- _Scene images with change listings_
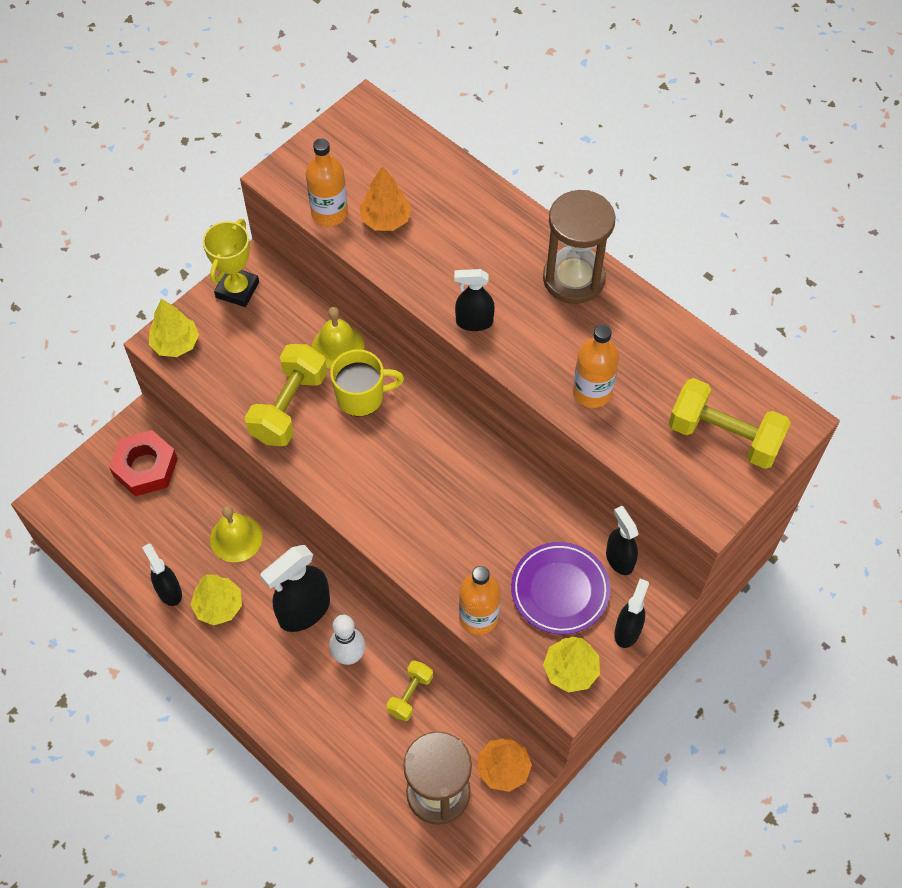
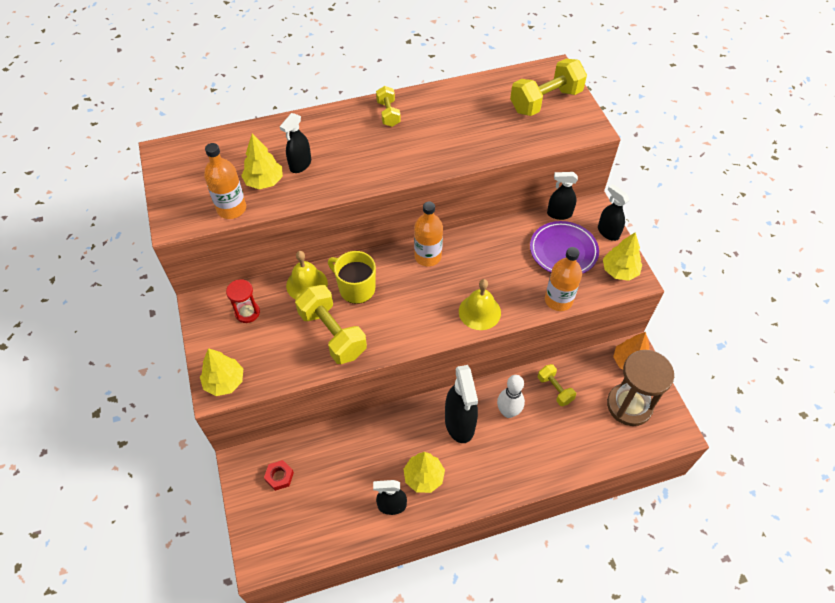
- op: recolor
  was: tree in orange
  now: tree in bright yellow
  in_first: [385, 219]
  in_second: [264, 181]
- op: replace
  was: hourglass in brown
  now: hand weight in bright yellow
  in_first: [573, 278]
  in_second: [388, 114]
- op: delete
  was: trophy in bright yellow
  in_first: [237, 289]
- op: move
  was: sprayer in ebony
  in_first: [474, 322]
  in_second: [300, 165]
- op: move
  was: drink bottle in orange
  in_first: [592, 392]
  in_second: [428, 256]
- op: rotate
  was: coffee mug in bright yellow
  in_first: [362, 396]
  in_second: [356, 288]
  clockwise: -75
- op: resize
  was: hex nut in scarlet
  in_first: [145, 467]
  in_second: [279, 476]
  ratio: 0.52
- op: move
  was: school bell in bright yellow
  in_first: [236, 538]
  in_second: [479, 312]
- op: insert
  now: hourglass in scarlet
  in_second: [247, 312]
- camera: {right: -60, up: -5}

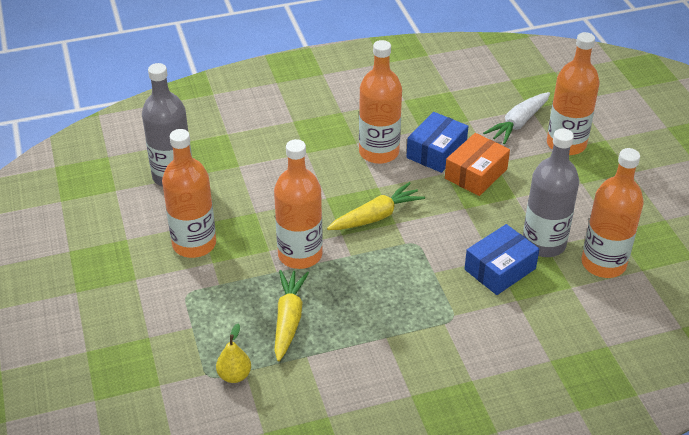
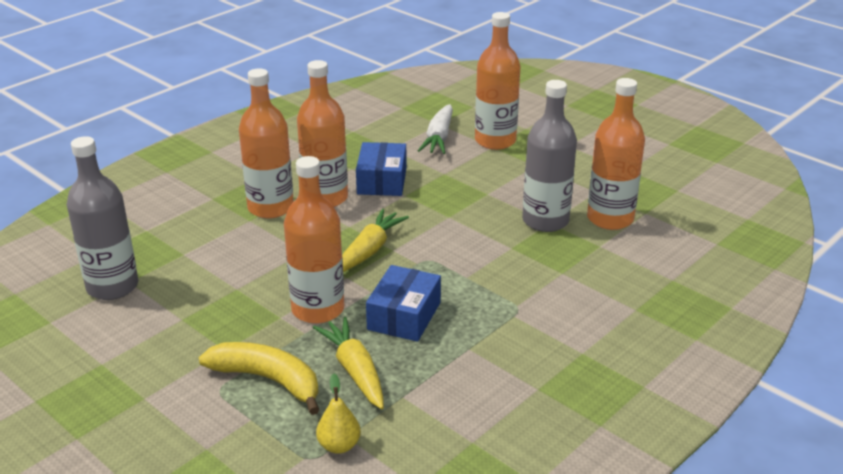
- op: move
  was: drink bottle in orange
  in_first: [194, 244]
  in_second: [270, 207]
- op: delete
  was: parcel in orange
  in_first: [476, 174]
- op: move
  was: parcel in royal blue
  in_first: [500, 269]
  in_second: [404, 316]
- op: insert
  now: banana fruit in bright yellow
  in_second: [269, 380]
- camera: {right: -30, up: -10}

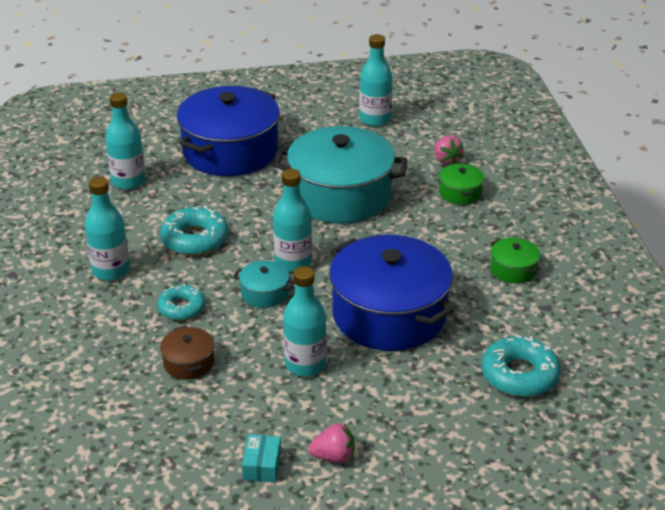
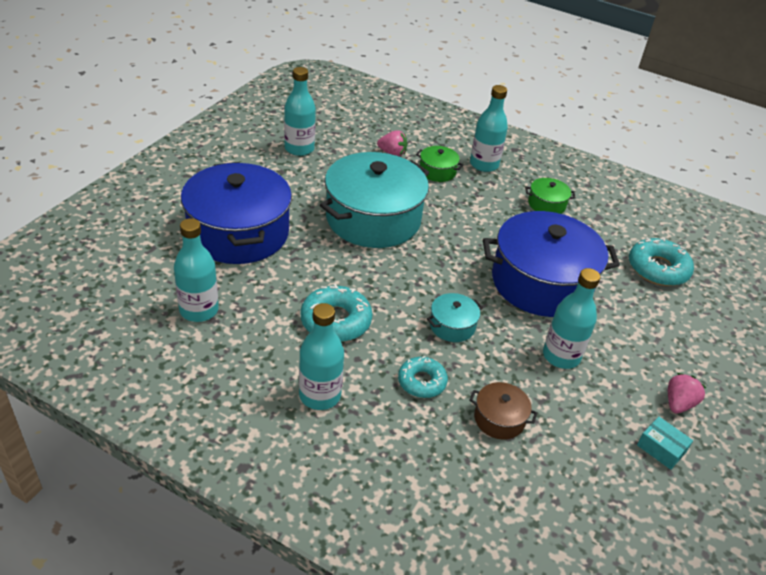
- op: move
  was: drink bottle in teal
  in_first: [293, 262]
  in_second: [484, 165]
- camera: {right: -55, up: 5}

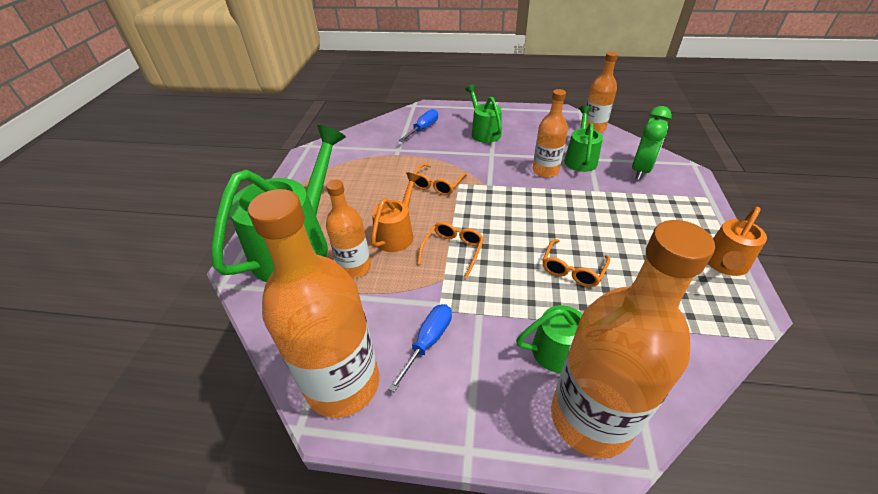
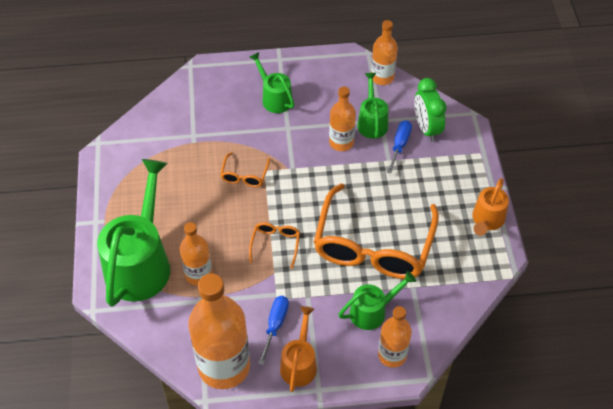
- op: rotate
  was: bedside clock in emerald
  in_first: [640, 170]
  in_second: [426, 128]
  clockwise: 150
- op: move
  was: hand screwdriver in royal blue
  in_first: [423, 129]
  in_second: [399, 145]
- op: move
  was: watering pot in orange
  in_first: [397, 233]
  in_second: [299, 363]
- op: resize
  was: drink bottle in orange
  in_first: [590, 418]
  in_second: [392, 355]
  ratio: 0.56
- op: resize
  was: eyeglasses in orange
  in_first: [572, 269]
  in_second: [373, 245]
  ratio: 2.39
- camera: {right: -15, up: 10}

- _About this exercise_
Looking at the records above, return exactly the lines from the line with "clockwise: 150" to the line with "in_first: [590, 418]", both ends included.

- _Exercise solution_
  clockwise: 150
- op: move
  was: hand screwdriver in royal blue
  in_first: [423, 129]
  in_second: [399, 145]
- op: move
  was: watering pot in orange
  in_first: [397, 233]
  in_second: [299, 363]
- op: resize
  was: drink bottle in orange
  in_first: [590, 418]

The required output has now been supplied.